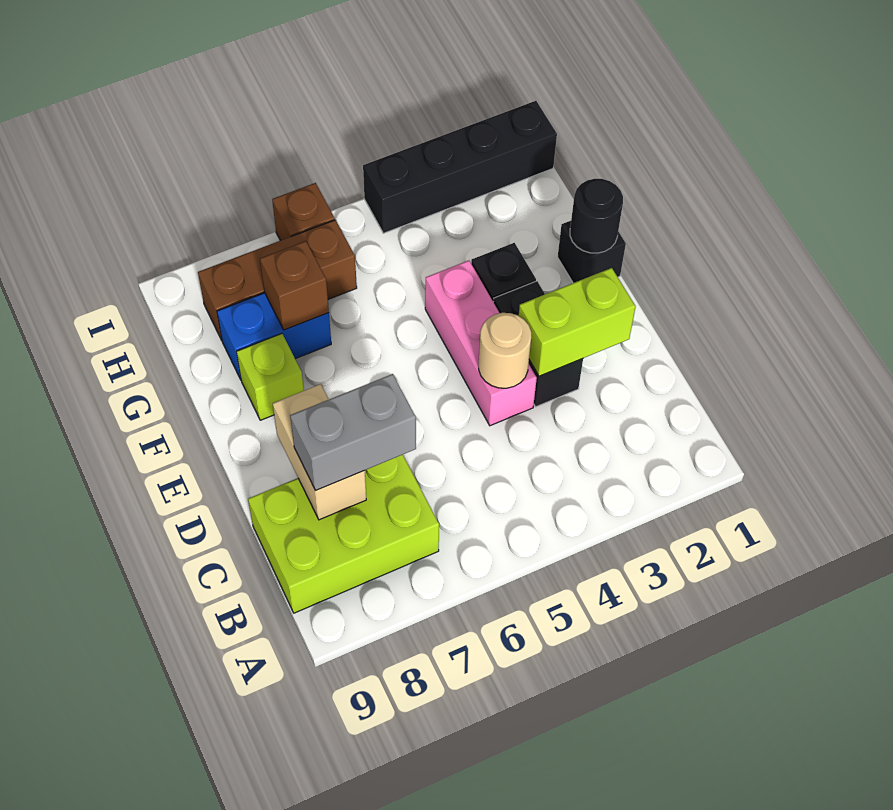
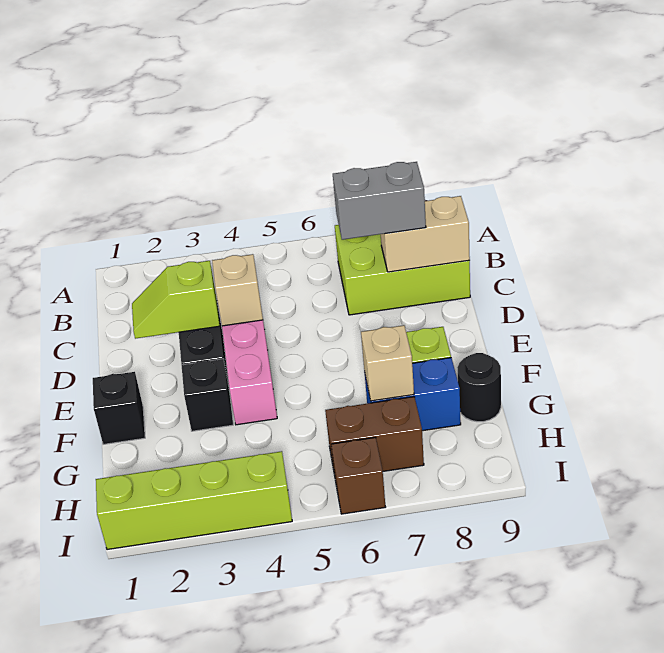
tan brick C8:D8 level 2 -> tan brick C8:C9 level 2
lime brick D2:D3 level 2 -> lime slope D2:D3 level 2 top 3
tan round brick D4 level 2 -> tan brick D4 level 2
black round brick F1 level 2 -> black round brick G9 level 1
brown brick G7 level 2 -> tan brick G7 level 2
brown brick H6:H8 level 1 -> brown brick H6:H7 level 1
black brick I1:I4 level 1 -> lime brick I1:I4 level 1

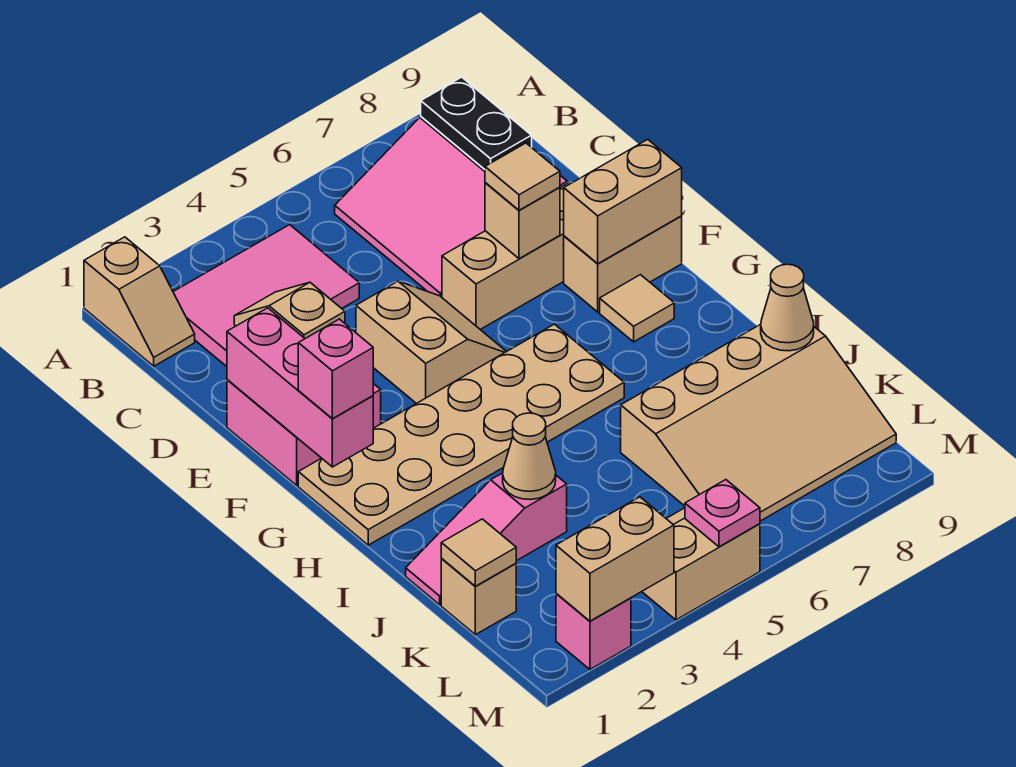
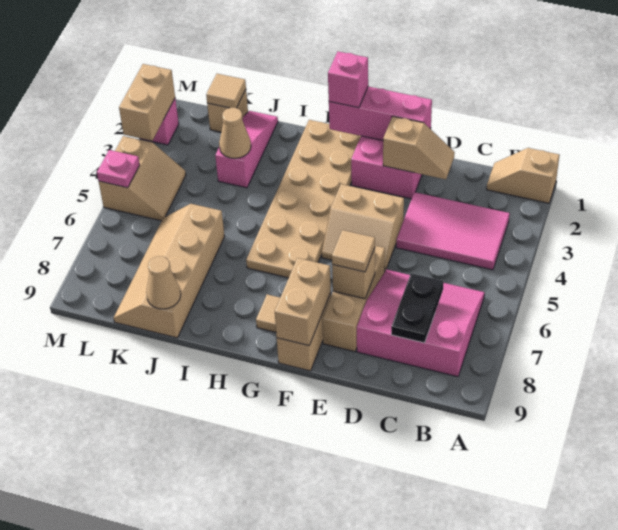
pink tile B2:C4 level 1 -> pink tile B3:D4 level 1
black plate B8:C8 level 2 -> black plate C7:C8 level 2
tan slope J6:L9 level 1 top J -> tan slope J6:K9 level 1 top J

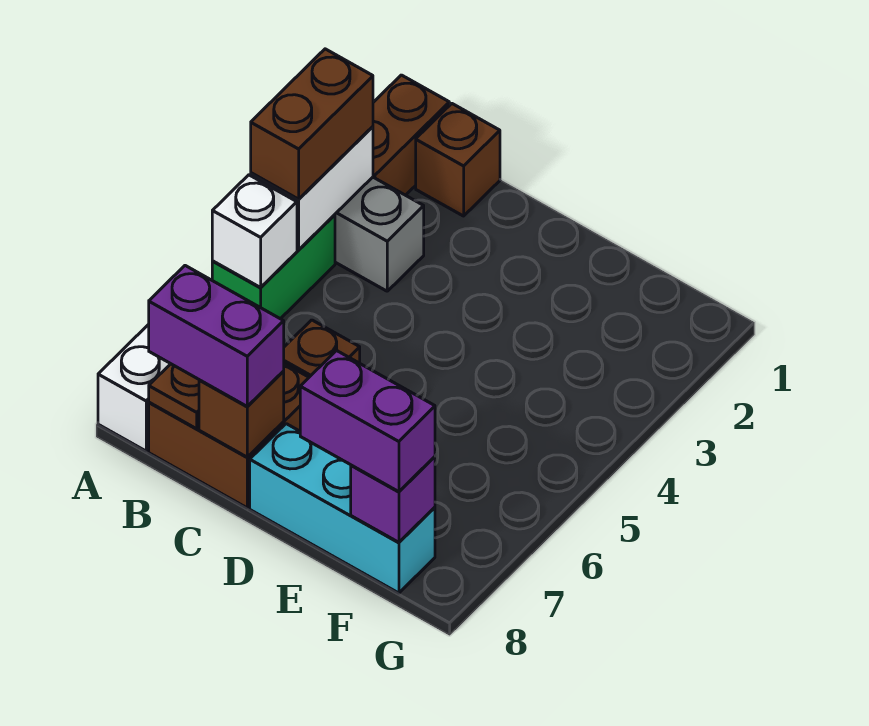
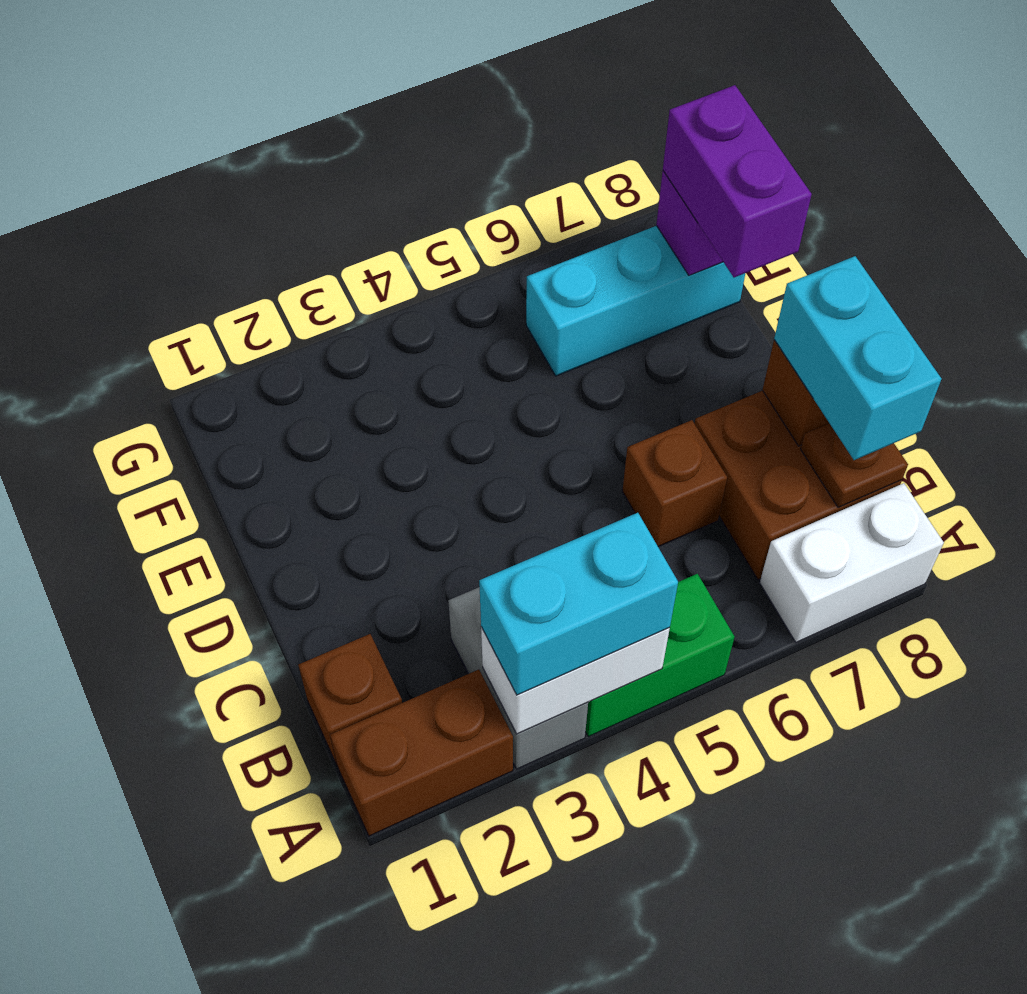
brown brick A3:A4 level 3 -> cyan brick A3:A4 level 3
white brick A5 level 2 -> none
purple brick B8:C8 level 3 -> cyan brick B8:C8 level 3
cyan brick D8:F8 level 1 -> cyan brick F6:F8 level 1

---*---

Where the string "brick" appears in a line of the entries above, return that line.

▶ [Task solution]
tan brick C8:D8 level 2 -> tan brick C8:C9 level 2
lime brick D2:D3 level 2 -> lime slope D2:D3 level 2 top 3
tan round brick D4 level 2 -> tan brick D4 level 2
black round brick F1 level 2 -> black round brick G9 level 1
brown brick G7 level 2 -> tan brick G7 level 2
brown brick H6:H8 level 1 -> brown brick H6:H7 level 1
black brick I1:I4 level 1 -> lime brick I1:I4 level 1
brown brick A3:A4 level 3 -> cyan brick A3:A4 level 3
white brick A5 level 2 -> none
purple brick B8:C8 level 3 -> cyan brick B8:C8 level 3
cyan brick D8:F8 level 1 -> cyan brick F6:F8 level 1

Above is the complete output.